→ **To do**: The expected output is the line holding "camera: 15 degrees right, 20 degrees down" plus every line after it through the end of the listing, copied exactly.

→ **The input**:
......

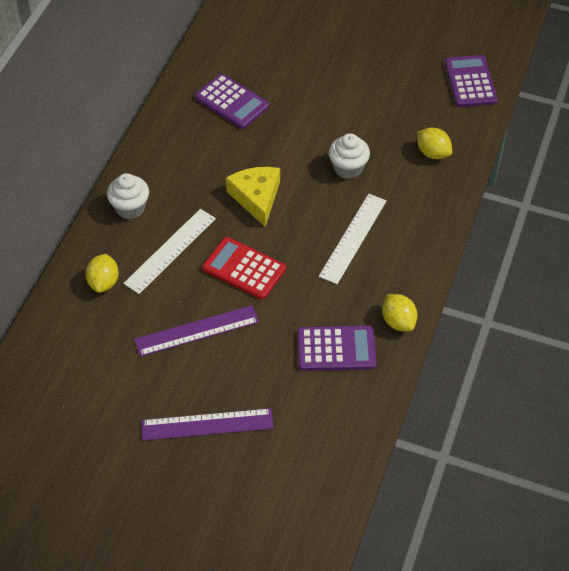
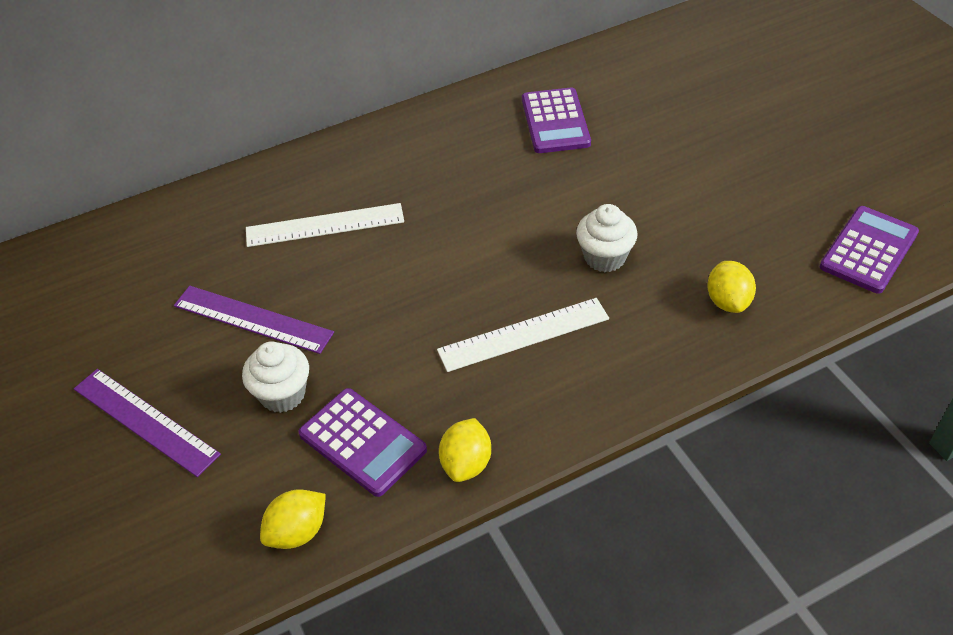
camera: 45 degrees right, 5 degrees down
yellow lemon [85,254,119,293] -> yellow lemon moved to [260,489,326,549]
white cupcake [107,173,149,219] -> white cupcake moved to [242,341,309,413]
red calculator [202,237,286,300] -> none
yellow cheese [226,167,280,227] -> none

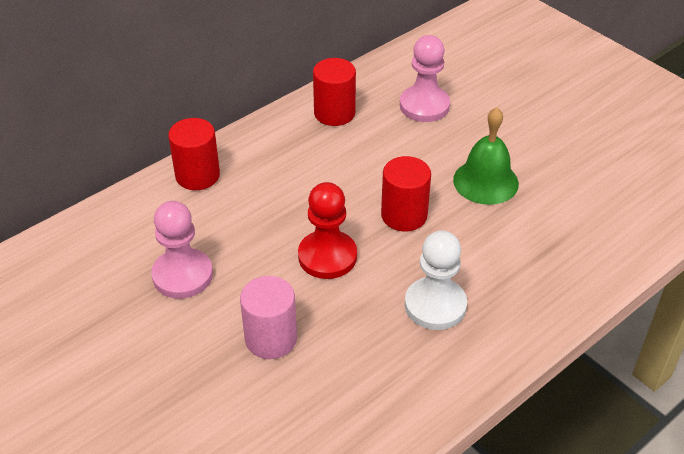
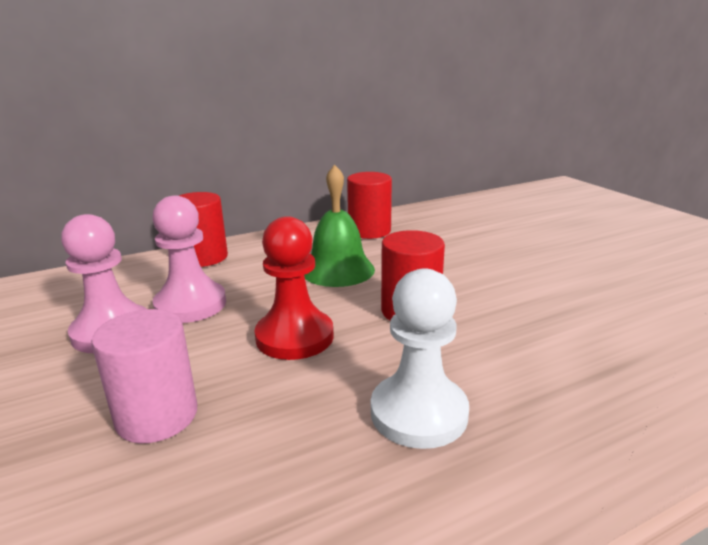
camera: 15 degrees right, 20 degrees down
pink pawn [400,35,450,122] -> pink pawn moved to [152,195,226,323]
green bell [453,107,519,205] -> green bell moved to [304,164,375,287]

......

→ **Completed exercise**:
camera: 15 degrees right, 20 degrees down
pink pawn [400,35,450,122] -> pink pawn moved to [152,195,226,323]
green bell [453,107,519,205] -> green bell moved to [304,164,375,287]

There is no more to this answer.